▶ _Work instruction_
What is the number of lines below that contain the string "size"? Give it and nothing else.

Object tracking records
━━━━━━━━━━
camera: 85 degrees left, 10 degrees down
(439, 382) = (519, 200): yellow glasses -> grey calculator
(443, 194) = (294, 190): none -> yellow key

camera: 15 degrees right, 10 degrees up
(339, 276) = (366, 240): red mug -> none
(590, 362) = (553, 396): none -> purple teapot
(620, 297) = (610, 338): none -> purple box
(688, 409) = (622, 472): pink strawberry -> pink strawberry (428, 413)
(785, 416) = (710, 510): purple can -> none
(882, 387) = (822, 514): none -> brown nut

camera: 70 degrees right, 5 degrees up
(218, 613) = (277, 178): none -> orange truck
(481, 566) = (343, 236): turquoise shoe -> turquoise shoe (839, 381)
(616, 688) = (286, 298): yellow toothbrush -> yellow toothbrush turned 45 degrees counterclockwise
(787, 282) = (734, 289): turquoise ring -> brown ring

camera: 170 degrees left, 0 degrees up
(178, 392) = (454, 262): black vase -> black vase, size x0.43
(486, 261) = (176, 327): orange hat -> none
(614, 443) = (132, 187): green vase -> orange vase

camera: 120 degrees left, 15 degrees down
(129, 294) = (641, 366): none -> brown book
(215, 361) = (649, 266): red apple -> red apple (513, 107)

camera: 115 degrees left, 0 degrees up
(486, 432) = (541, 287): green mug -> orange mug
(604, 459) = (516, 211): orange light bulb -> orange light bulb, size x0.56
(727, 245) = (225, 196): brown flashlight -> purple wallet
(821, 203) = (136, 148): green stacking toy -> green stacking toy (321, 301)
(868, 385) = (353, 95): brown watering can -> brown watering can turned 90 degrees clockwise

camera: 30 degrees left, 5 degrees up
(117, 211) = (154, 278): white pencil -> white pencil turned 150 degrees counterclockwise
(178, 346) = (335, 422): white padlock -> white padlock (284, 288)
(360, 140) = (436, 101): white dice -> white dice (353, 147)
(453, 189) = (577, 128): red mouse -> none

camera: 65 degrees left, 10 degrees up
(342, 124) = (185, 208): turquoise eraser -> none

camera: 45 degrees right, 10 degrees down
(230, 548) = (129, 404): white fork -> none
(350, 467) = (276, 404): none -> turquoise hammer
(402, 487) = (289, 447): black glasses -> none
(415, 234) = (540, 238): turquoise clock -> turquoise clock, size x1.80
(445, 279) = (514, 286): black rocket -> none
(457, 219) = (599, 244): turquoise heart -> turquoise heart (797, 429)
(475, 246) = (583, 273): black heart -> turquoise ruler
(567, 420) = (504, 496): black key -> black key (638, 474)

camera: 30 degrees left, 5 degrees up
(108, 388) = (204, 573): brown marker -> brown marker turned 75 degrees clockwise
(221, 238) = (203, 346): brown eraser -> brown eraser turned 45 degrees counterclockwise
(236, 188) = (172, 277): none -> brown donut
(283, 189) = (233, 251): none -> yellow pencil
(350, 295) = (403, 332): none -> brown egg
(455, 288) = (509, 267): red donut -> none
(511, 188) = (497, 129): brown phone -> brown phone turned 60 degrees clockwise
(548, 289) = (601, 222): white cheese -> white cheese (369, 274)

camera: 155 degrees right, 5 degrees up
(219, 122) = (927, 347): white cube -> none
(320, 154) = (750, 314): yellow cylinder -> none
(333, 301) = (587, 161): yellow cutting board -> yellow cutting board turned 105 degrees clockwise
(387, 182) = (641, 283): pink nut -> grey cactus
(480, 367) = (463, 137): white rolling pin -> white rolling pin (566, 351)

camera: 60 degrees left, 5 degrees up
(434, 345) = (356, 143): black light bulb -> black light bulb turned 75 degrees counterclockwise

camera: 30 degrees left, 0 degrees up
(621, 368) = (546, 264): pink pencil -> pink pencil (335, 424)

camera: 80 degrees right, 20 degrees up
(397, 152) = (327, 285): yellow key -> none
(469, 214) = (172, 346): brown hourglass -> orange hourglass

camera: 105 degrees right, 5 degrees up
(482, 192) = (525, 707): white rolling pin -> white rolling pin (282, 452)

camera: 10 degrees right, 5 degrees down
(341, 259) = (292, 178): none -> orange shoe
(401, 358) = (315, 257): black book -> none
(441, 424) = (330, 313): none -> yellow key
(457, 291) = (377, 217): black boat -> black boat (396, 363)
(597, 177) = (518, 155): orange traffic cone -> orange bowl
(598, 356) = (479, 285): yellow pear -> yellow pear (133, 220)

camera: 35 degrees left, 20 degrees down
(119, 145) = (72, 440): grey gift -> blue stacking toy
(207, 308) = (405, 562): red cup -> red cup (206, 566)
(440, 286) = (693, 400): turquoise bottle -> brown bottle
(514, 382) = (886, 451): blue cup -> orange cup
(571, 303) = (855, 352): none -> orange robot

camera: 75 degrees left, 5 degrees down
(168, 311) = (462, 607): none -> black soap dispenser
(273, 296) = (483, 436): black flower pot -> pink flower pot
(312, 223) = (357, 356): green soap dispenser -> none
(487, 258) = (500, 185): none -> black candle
━━━━━━━━━━
▶ _Finished task_
3